- [Records to process]
----

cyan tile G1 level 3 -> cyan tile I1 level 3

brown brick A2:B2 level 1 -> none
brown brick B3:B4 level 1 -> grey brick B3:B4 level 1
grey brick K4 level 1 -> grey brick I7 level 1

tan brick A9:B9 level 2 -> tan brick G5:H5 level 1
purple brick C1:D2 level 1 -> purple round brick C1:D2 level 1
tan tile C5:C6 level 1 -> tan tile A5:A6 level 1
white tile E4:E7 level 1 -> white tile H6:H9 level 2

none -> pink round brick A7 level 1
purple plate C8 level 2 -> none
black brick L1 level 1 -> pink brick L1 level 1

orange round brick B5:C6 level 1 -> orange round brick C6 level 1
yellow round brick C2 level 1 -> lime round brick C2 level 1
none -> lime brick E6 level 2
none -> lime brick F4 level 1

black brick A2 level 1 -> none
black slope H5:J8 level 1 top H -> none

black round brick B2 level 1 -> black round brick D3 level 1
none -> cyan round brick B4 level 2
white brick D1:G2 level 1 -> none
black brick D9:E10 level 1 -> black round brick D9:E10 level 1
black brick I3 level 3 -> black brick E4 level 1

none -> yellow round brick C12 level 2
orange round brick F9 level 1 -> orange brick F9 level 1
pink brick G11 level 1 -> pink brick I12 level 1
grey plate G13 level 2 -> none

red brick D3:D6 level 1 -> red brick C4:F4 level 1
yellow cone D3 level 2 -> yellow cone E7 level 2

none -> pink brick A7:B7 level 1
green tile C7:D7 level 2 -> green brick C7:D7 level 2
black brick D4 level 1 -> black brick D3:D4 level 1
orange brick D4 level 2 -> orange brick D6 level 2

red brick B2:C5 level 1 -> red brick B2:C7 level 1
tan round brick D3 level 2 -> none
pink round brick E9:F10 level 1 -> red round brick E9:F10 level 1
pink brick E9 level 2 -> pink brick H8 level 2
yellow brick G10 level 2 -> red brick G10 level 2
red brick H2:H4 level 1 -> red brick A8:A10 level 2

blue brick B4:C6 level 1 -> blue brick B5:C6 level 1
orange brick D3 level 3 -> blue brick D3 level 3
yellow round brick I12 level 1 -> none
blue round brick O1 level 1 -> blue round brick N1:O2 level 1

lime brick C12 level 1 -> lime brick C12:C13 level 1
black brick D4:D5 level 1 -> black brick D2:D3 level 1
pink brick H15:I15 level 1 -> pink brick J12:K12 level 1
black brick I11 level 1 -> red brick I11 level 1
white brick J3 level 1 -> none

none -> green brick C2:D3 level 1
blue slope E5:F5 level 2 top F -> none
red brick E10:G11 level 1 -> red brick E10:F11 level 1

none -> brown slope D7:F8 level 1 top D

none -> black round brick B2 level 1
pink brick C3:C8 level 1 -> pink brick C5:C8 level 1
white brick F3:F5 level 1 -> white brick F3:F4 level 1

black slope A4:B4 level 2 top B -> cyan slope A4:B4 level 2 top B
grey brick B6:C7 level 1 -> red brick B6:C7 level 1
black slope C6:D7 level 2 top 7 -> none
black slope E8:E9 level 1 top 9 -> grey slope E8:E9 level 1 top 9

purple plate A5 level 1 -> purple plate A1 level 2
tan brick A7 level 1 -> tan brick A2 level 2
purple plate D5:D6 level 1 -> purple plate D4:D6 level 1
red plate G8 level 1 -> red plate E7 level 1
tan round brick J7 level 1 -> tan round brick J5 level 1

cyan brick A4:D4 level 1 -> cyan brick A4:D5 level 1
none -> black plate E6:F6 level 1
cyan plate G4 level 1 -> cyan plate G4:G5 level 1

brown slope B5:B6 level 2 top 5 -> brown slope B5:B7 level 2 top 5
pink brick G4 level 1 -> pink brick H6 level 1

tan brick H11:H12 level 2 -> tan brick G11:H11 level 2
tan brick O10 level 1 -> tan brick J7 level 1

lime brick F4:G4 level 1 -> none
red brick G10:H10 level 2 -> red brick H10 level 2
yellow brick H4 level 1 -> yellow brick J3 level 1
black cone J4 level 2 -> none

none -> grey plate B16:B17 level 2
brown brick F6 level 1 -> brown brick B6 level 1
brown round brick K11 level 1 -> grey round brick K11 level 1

----

- [Task objective] Set down exactly the lines of the material above from the one with "none -> grey plate B16:B17 level 2" through the end. Include both ends and nothing else.

- [Response box]
none -> grey plate B16:B17 level 2
brown brick F6 level 1 -> brown brick B6 level 1
brown round brick K11 level 1 -> grey round brick K11 level 1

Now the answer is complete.